» EXERCISE BRIEF:
Write out every entry precisely as given, leaving the pictures out.

(DATA TO USE)

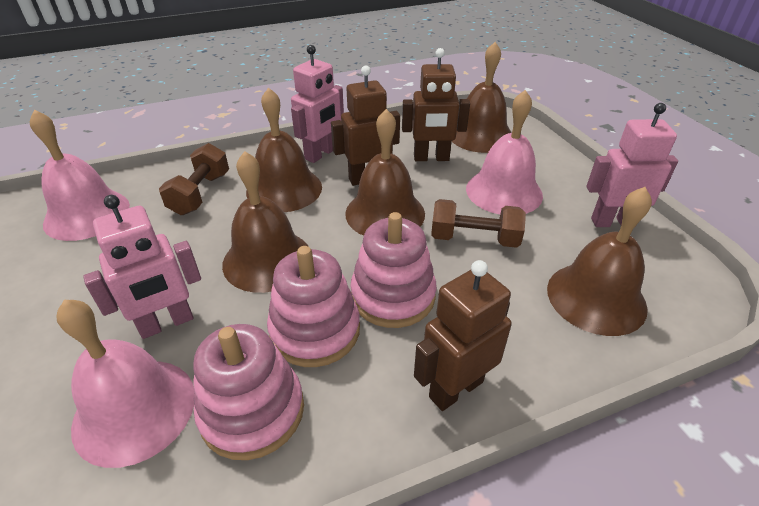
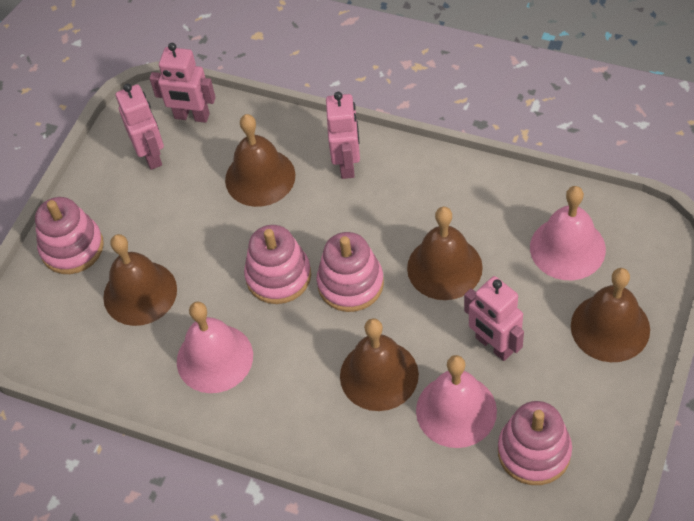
brown dumbbell: 2 -> 0
brown robot: 3 -> 0
pink robot: 3 -> 4
pink stacking toy: 3 -> 4

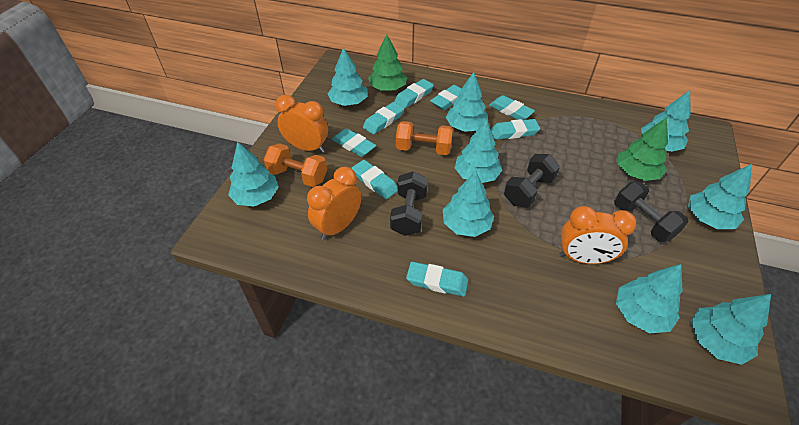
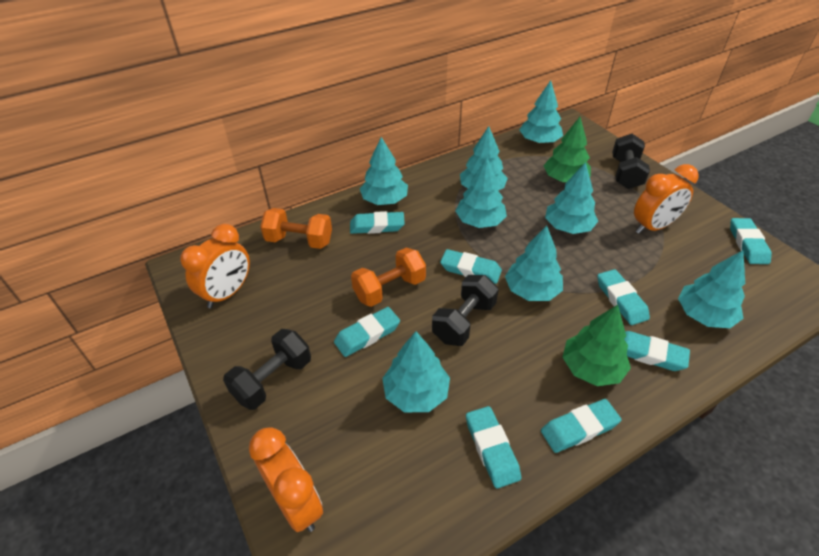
turquoise tree: 9 -> 8

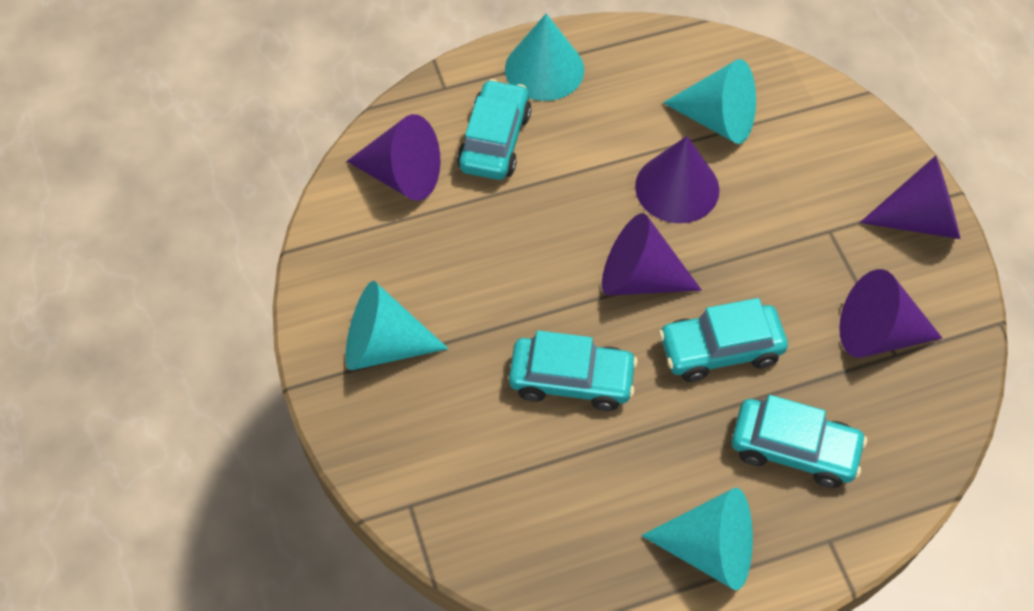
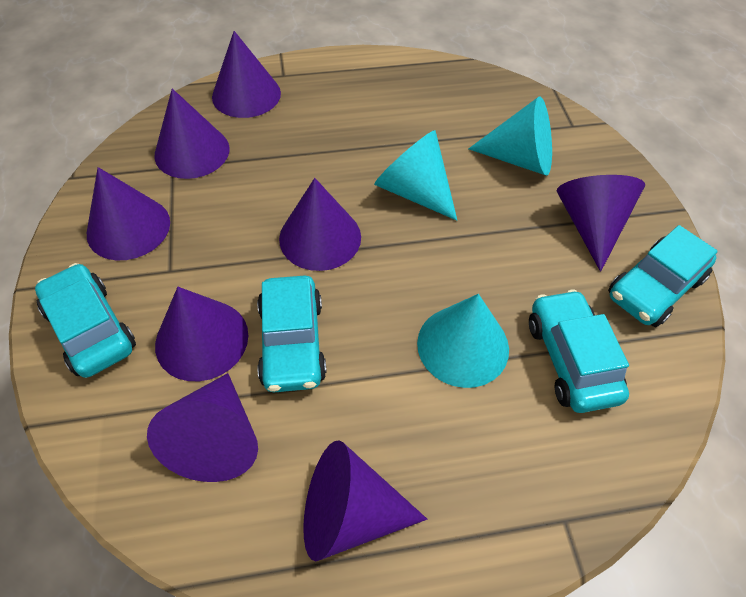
purple cone: 5 -> 8
turquoise cone: 4 -> 3

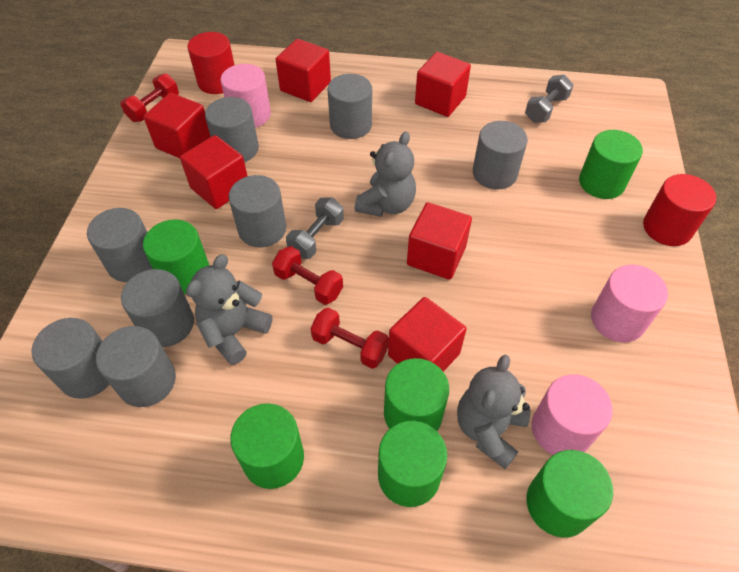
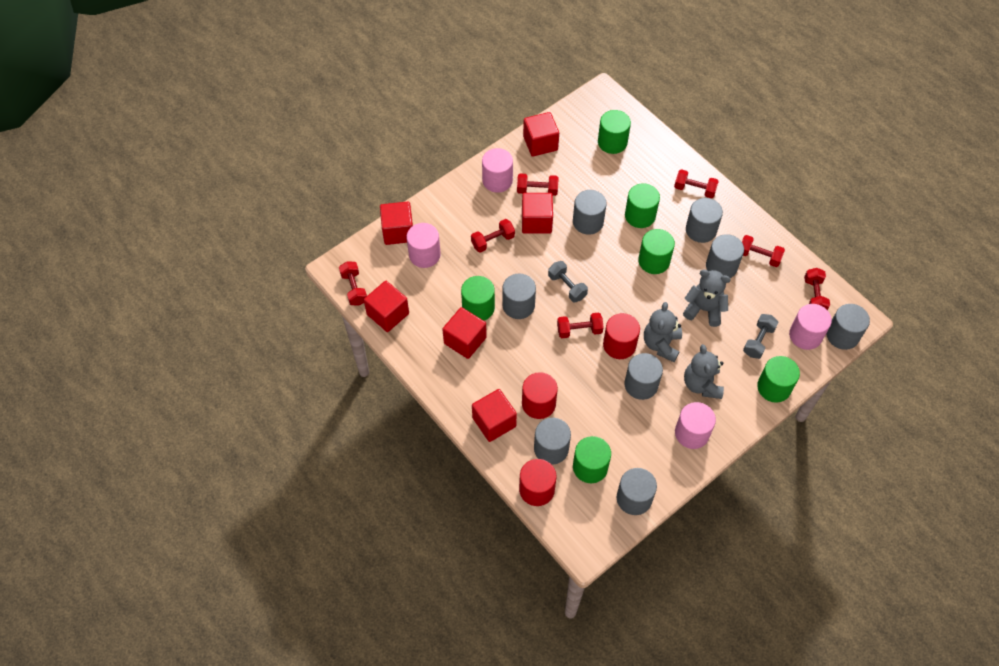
pink cylinder: 3 -> 4
red cylinder: 2 -> 3
red dumbbell: 3 -> 7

(End DATA TO USE)

» ANSWER TO THIS PROBLEM:
brown dumbbell: 2 -> 0
brown robot: 3 -> 0
pink robot: 3 -> 4
pink stacking toy: 3 -> 4

turquoise tree: 9 -> 8

purple cone: 5 -> 8
turquoise cone: 4 -> 3

pink cylinder: 3 -> 4
red cylinder: 2 -> 3
red dumbbell: 3 -> 7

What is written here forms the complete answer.